**TASK DESCRIPTION:** Leave the pictures out, and repeat exactly each line from the one that holds "C6: 12pF (0V, n6) -> 22pF (0V, n6)" through the final line of the entries below.

**SOURCE DATA:**
■ ■ ■ ■ ■ ■ ■

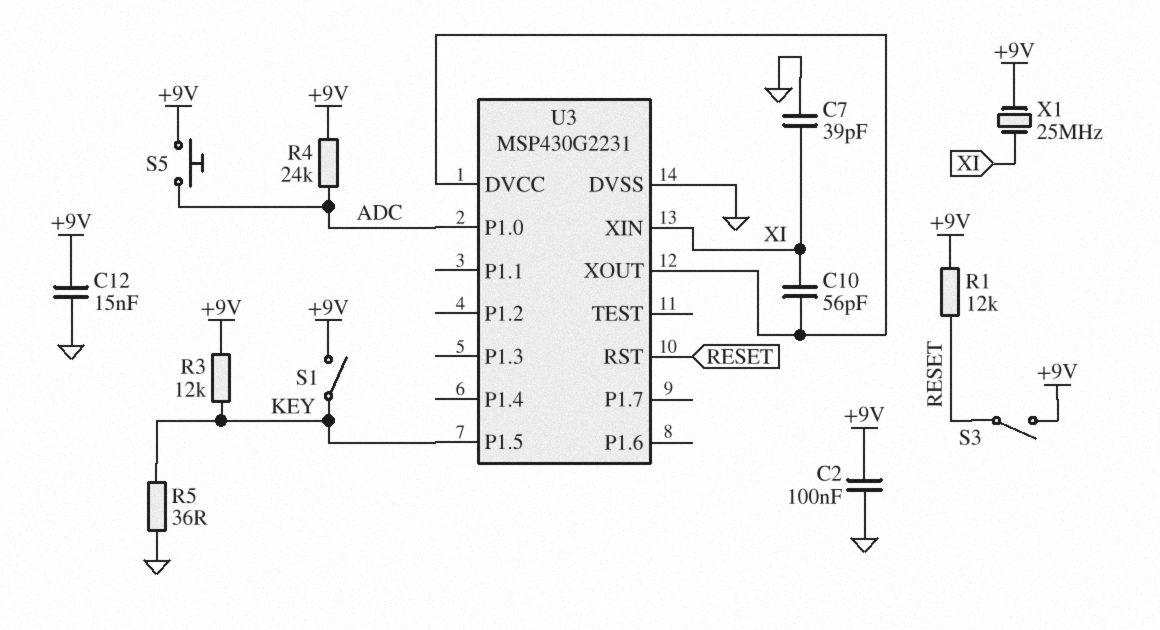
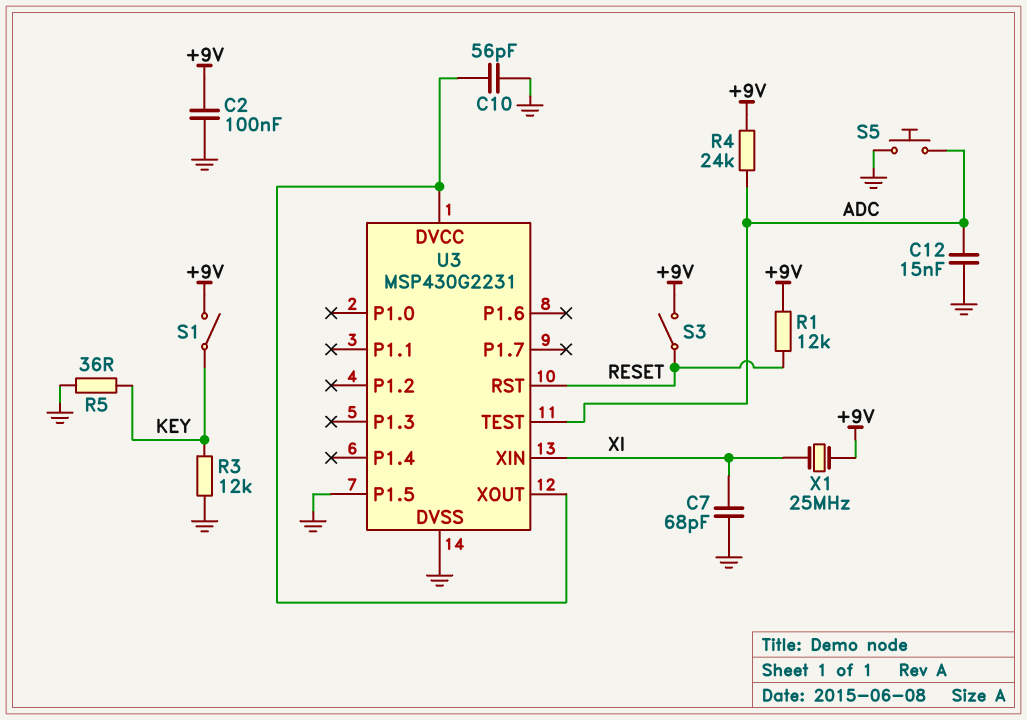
C7: 39pF (GND, XI) -> 68pF (GND, XI)
C10: 56pF (U3/DVCC, XI) -> 56pF (GND, U3/DVCC)
C12: 15nF (+9V, GND) -> 15nF (ADC, GND)
R3: 12k (+9V, KEY) -> 12k (GND, KEY)
S5: button (+9V, ADC) -> button (ADC, GND)
U3 pin P1.0: ADC -> none
U3 pin P1.5: KEY -> GND
U3 pin TEST: none -> ADC

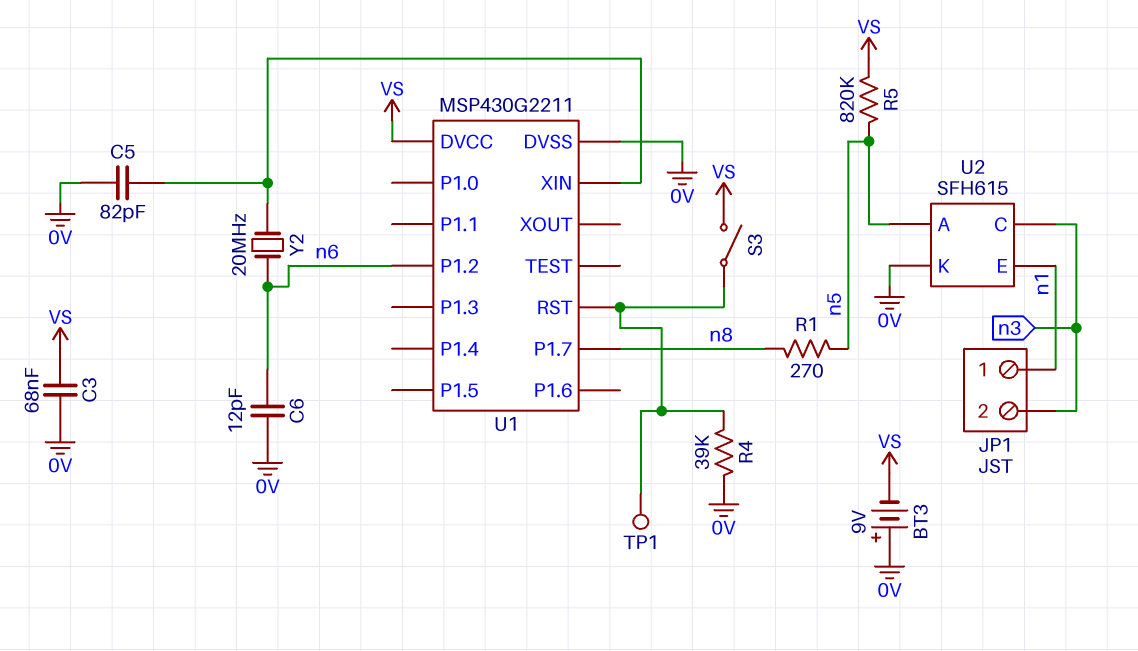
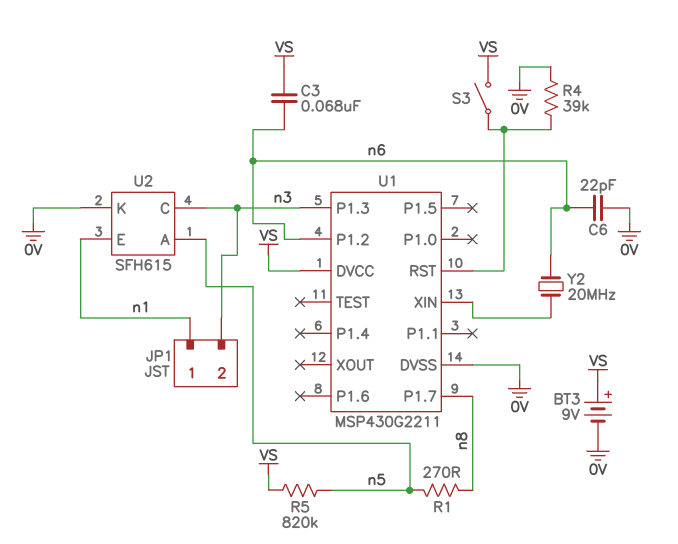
BT3: 9V (plus 0V, minus VS) -> 9V (plus VS, minus 0V)
C3: 68nF (0V, VS) -> 68nF (VS, n6)
C5: 82pF (0V, U1/XIN) -> none
C6: 12pF (0V, n6) -> 22pF (0V, n6)
TP1: test point (U1/RST) -> none
U1 pin P1.3: none -> n3

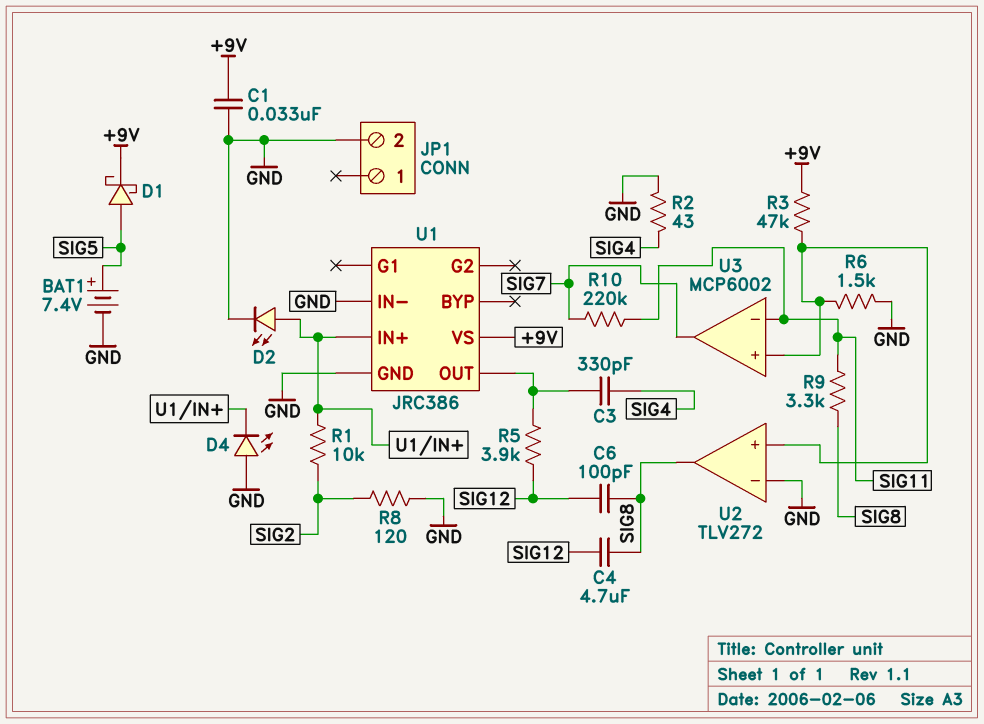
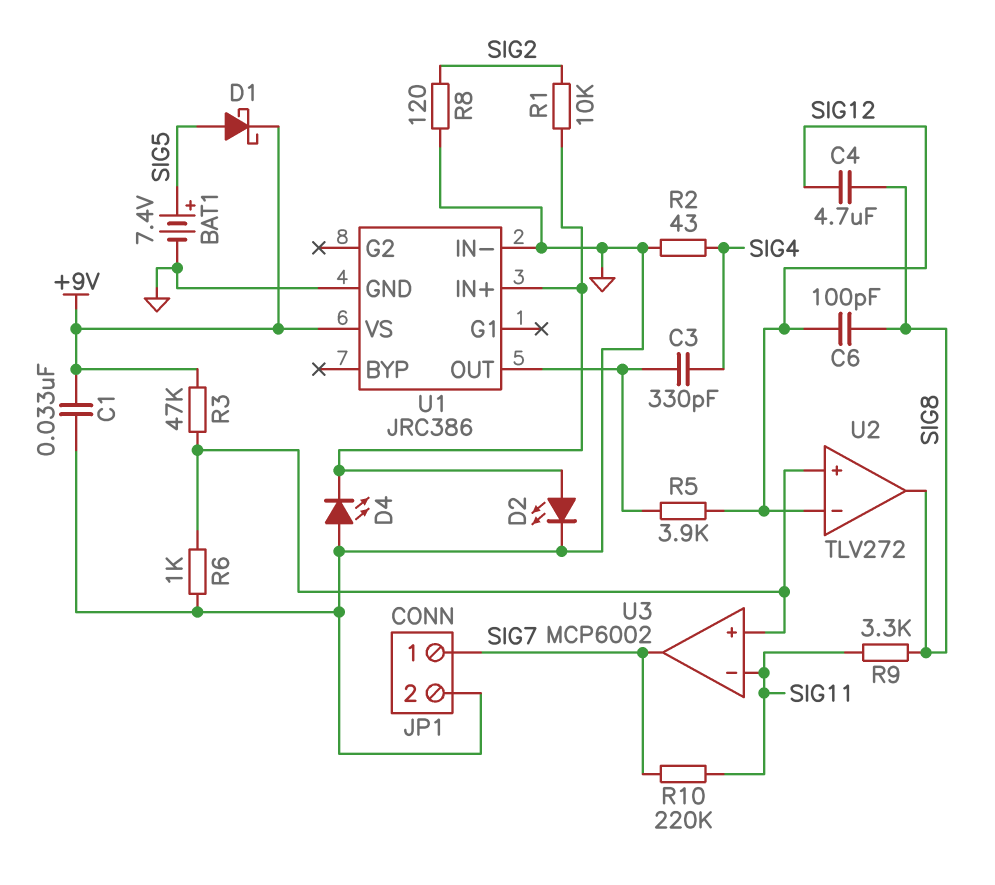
JP1 pin 1: none -> SIG7
R6: 1.5k (GND, U2/in+) -> 1k (GND, U2/in+)
U2 pin in-: GND -> SIG12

■ ■ ■ ■ ■ ■ ■

**YOUR SOLUTION:**
C6: 12pF (0V, n6) -> 22pF (0V, n6)
TP1: test point (U1/RST) -> none
U1 pin P1.3: none -> n3

JP1 pin 1: none -> SIG7
R6: 1.5k (GND, U2/in+) -> 1k (GND, U2/in+)
U2 pin in-: GND -> SIG12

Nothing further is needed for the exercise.